**PROVIDED MATERIAL**
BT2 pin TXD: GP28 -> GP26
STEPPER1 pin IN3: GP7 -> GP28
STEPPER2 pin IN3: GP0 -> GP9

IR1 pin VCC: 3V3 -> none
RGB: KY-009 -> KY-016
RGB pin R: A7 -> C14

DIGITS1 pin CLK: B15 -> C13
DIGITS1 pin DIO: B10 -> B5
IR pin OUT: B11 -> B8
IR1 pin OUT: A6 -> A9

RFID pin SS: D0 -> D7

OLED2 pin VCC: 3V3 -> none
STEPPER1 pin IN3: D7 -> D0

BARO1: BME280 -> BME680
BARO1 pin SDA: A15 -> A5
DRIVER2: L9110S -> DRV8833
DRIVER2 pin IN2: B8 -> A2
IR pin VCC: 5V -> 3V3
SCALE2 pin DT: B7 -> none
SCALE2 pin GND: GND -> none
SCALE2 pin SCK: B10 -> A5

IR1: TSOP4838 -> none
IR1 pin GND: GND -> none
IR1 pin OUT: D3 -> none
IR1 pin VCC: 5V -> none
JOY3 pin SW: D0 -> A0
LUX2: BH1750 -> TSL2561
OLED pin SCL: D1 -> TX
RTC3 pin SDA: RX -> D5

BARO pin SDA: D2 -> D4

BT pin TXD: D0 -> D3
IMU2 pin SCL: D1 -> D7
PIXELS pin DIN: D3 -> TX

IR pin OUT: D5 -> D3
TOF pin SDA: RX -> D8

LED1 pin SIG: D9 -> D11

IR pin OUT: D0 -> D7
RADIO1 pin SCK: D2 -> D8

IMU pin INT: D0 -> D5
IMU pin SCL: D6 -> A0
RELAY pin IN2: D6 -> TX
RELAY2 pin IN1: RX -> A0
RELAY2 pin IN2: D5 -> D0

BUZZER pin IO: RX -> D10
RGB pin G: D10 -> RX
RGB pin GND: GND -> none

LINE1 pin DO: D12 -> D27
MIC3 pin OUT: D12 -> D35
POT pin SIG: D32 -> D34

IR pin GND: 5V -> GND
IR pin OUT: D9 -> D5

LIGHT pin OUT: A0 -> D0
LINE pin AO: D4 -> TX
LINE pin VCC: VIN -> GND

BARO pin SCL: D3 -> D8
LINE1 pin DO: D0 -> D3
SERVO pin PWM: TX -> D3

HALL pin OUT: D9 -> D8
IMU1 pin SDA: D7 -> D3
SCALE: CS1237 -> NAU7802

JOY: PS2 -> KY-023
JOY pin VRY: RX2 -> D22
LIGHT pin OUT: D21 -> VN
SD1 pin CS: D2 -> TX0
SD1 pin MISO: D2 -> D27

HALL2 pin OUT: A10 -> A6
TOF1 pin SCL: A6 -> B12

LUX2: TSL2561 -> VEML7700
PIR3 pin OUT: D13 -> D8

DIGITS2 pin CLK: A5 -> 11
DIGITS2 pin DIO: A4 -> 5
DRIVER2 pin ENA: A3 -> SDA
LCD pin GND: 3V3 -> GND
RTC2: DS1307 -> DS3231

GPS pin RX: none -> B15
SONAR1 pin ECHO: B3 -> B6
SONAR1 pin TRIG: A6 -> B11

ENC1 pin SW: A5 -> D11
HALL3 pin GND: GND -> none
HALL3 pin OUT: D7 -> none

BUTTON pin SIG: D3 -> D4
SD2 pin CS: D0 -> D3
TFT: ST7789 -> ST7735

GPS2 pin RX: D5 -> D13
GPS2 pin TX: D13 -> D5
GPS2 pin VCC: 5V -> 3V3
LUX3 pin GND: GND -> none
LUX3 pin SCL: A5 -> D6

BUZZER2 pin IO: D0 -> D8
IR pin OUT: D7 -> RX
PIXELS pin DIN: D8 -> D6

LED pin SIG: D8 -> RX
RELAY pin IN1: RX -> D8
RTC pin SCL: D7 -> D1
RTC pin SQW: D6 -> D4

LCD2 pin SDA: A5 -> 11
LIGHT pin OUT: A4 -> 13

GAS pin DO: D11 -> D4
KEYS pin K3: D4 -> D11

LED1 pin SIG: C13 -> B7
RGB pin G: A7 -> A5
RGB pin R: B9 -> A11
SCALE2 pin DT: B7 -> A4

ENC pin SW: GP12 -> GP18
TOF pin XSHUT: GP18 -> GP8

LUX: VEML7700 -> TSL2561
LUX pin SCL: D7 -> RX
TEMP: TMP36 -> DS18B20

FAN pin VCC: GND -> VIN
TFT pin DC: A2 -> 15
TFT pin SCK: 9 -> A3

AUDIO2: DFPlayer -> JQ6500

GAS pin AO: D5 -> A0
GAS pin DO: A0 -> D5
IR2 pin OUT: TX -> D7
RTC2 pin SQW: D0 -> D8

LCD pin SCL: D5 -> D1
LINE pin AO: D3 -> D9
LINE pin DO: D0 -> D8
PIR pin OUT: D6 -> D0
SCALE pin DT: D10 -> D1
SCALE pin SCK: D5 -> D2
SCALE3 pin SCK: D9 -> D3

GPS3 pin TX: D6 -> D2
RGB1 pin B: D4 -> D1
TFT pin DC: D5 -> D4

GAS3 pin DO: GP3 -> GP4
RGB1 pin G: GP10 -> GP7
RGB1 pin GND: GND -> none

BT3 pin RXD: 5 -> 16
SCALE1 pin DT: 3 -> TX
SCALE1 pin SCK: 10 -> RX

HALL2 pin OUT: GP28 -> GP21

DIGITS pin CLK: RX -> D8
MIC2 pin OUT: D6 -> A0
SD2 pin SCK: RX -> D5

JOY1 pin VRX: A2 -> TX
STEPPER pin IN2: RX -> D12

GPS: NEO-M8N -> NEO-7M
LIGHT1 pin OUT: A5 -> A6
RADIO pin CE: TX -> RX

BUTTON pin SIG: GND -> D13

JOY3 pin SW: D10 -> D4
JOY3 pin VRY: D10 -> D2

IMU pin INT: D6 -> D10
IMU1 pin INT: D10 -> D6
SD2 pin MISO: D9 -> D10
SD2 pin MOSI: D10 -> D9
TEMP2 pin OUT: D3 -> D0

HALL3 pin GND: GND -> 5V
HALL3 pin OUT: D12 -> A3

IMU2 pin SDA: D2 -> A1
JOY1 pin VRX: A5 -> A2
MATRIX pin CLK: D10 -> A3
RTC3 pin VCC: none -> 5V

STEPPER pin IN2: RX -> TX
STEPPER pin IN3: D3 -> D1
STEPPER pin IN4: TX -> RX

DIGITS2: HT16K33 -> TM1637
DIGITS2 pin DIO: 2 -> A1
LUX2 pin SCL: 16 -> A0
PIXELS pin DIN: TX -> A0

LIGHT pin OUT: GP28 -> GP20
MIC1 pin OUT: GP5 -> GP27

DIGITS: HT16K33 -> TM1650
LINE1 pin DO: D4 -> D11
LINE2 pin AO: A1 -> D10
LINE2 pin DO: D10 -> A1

**WORK TO BE COMPLETED**
Would you write out all of the data again, unchanged?

**SOLUTION TO THIS PROBLEM**
BT2 pin TXD: GP28 -> GP26
STEPPER1 pin IN3: GP7 -> GP28
STEPPER2 pin IN3: GP0 -> GP9

IR1 pin VCC: 3V3 -> none
RGB: KY-009 -> KY-016
RGB pin R: A7 -> C14

DIGITS1 pin CLK: B15 -> C13
DIGITS1 pin DIO: B10 -> B5
IR pin OUT: B11 -> B8
IR1 pin OUT: A6 -> A9

RFID pin SS: D0 -> D7

OLED2 pin VCC: 3V3 -> none
STEPPER1 pin IN3: D7 -> D0

BARO1: BME280 -> BME680
BARO1 pin SDA: A15 -> A5
DRIVER2: L9110S -> DRV8833
DRIVER2 pin IN2: B8 -> A2
IR pin VCC: 5V -> 3V3
SCALE2 pin DT: B7 -> none
SCALE2 pin GND: GND -> none
SCALE2 pin SCK: B10 -> A5

IR1: TSOP4838 -> none
IR1 pin GND: GND -> none
IR1 pin OUT: D3 -> none
IR1 pin VCC: 5V -> none
JOY3 pin SW: D0 -> A0
LUX2: BH1750 -> TSL2561
OLED pin SCL: D1 -> TX
RTC3 pin SDA: RX -> D5

BARO pin SDA: D2 -> D4

BT pin TXD: D0 -> D3
IMU2 pin SCL: D1 -> D7
PIXELS pin DIN: D3 -> TX

IR pin OUT: D5 -> D3
TOF pin SDA: RX -> D8

LED1 pin SIG: D9 -> D11

IR pin OUT: D0 -> D7
RADIO1 pin SCK: D2 -> D8

IMU pin INT: D0 -> D5
IMU pin SCL: D6 -> A0
RELAY pin IN2: D6 -> TX
RELAY2 pin IN1: RX -> A0
RELAY2 pin IN2: D5 -> D0

BUZZER pin IO: RX -> D10
RGB pin G: D10 -> RX
RGB pin GND: GND -> none

LINE1 pin DO: D12 -> D27
MIC3 pin OUT: D12 -> D35
POT pin SIG: D32 -> D34

IR pin GND: 5V -> GND
IR pin OUT: D9 -> D5

LIGHT pin OUT: A0 -> D0
LINE pin AO: D4 -> TX
LINE pin VCC: VIN -> GND

BARO pin SCL: D3 -> D8
LINE1 pin DO: D0 -> D3
SERVO pin PWM: TX -> D3

HALL pin OUT: D9 -> D8
IMU1 pin SDA: D7 -> D3
SCALE: CS1237 -> NAU7802

JOY: PS2 -> KY-023
JOY pin VRY: RX2 -> D22
LIGHT pin OUT: D21 -> VN
SD1 pin CS: D2 -> TX0
SD1 pin MISO: D2 -> D27

HALL2 pin OUT: A10 -> A6
TOF1 pin SCL: A6 -> B12

LUX2: TSL2561 -> VEML7700
PIR3 pin OUT: D13 -> D8

DIGITS2 pin CLK: A5 -> 11
DIGITS2 pin DIO: A4 -> 5
DRIVER2 pin ENA: A3 -> SDA
LCD pin GND: 3V3 -> GND
RTC2: DS1307 -> DS3231

GPS pin RX: none -> B15
SONAR1 pin ECHO: B3 -> B6
SONAR1 pin TRIG: A6 -> B11

ENC1 pin SW: A5 -> D11
HALL3 pin GND: GND -> none
HALL3 pin OUT: D7 -> none

BUTTON pin SIG: D3 -> D4
SD2 pin CS: D0 -> D3
TFT: ST7789 -> ST7735

GPS2 pin RX: D5 -> D13
GPS2 pin TX: D13 -> D5
GPS2 pin VCC: 5V -> 3V3
LUX3 pin GND: GND -> none
LUX3 pin SCL: A5 -> D6

BUZZER2 pin IO: D0 -> D8
IR pin OUT: D7 -> RX
PIXELS pin DIN: D8 -> D6

LED pin SIG: D8 -> RX
RELAY pin IN1: RX -> D8
RTC pin SCL: D7 -> D1
RTC pin SQW: D6 -> D4

LCD2 pin SDA: A5 -> 11
LIGHT pin OUT: A4 -> 13

GAS pin DO: D11 -> D4
KEYS pin K3: D4 -> D11

LED1 pin SIG: C13 -> B7
RGB pin G: A7 -> A5
RGB pin R: B9 -> A11
SCALE2 pin DT: B7 -> A4

ENC pin SW: GP12 -> GP18
TOF pin XSHUT: GP18 -> GP8

LUX: VEML7700 -> TSL2561
LUX pin SCL: D7 -> RX
TEMP: TMP36 -> DS18B20

FAN pin VCC: GND -> VIN
TFT pin DC: A2 -> 15
TFT pin SCK: 9 -> A3

AUDIO2: DFPlayer -> JQ6500

GAS pin AO: D5 -> A0
GAS pin DO: A0 -> D5
IR2 pin OUT: TX -> D7
RTC2 pin SQW: D0 -> D8

LCD pin SCL: D5 -> D1
LINE pin AO: D3 -> D9
LINE pin DO: D0 -> D8
PIR pin OUT: D6 -> D0
SCALE pin DT: D10 -> D1
SCALE pin SCK: D5 -> D2
SCALE3 pin SCK: D9 -> D3

GPS3 pin TX: D6 -> D2
RGB1 pin B: D4 -> D1
TFT pin DC: D5 -> D4

GAS3 pin DO: GP3 -> GP4
RGB1 pin G: GP10 -> GP7
RGB1 pin GND: GND -> none

BT3 pin RXD: 5 -> 16
SCALE1 pin DT: 3 -> TX
SCALE1 pin SCK: 10 -> RX

HALL2 pin OUT: GP28 -> GP21

DIGITS pin CLK: RX -> D8
MIC2 pin OUT: D6 -> A0
SD2 pin SCK: RX -> D5

JOY1 pin VRX: A2 -> TX
STEPPER pin IN2: RX -> D12

GPS: NEO-M8N -> NEO-7M
LIGHT1 pin OUT: A5 -> A6
RADIO pin CE: TX -> RX

BUTTON pin SIG: GND -> D13

JOY3 pin SW: D10 -> D4
JOY3 pin VRY: D10 -> D2

IMU pin INT: D6 -> D10
IMU1 pin INT: D10 -> D6
SD2 pin MISO: D9 -> D10
SD2 pin MOSI: D10 -> D9
TEMP2 pin OUT: D3 -> D0

HALL3 pin GND: GND -> 5V
HALL3 pin OUT: D12 -> A3

IMU2 pin SDA: D2 -> A1
JOY1 pin VRX: A5 -> A2
MATRIX pin CLK: D10 -> A3
RTC3 pin VCC: none -> 5V

STEPPER pin IN2: RX -> TX
STEPPER pin IN3: D3 -> D1
STEPPER pin IN4: TX -> RX

DIGITS2: HT16K33 -> TM1637
DIGITS2 pin DIO: 2 -> A1
LUX2 pin SCL: 16 -> A0
PIXELS pin DIN: TX -> A0

LIGHT pin OUT: GP28 -> GP20
MIC1 pin OUT: GP5 -> GP27

DIGITS: HT16K33 -> TM1650
LINE1 pin DO: D4 -> D11
LINE2 pin AO: A1 -> D10
LINE2 pin DO: D10 -> A1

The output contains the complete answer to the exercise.